* Work request: Run through the data and copy out every line that mentions the word "yellow".

* Study material:
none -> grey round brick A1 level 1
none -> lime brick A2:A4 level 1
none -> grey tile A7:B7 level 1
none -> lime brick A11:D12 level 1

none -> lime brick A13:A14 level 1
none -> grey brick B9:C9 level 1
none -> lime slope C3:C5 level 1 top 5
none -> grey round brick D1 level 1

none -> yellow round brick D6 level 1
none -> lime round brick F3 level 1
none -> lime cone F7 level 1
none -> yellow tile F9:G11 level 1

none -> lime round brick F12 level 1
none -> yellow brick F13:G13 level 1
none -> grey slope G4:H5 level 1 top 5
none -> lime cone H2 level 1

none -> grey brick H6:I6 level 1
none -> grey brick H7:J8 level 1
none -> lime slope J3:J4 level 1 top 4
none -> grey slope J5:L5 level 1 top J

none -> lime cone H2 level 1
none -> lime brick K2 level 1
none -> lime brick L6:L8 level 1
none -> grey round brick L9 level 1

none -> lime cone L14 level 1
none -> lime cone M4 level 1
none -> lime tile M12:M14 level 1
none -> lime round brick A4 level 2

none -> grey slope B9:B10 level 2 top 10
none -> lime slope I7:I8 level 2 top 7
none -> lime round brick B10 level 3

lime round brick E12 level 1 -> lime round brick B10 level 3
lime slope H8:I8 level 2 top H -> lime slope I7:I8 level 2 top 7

* Answer section:
none -> yellow round brick D6 level 1
none -> yellow tile F9:G11 level 1
none -> yellow brick F13:G13 level 1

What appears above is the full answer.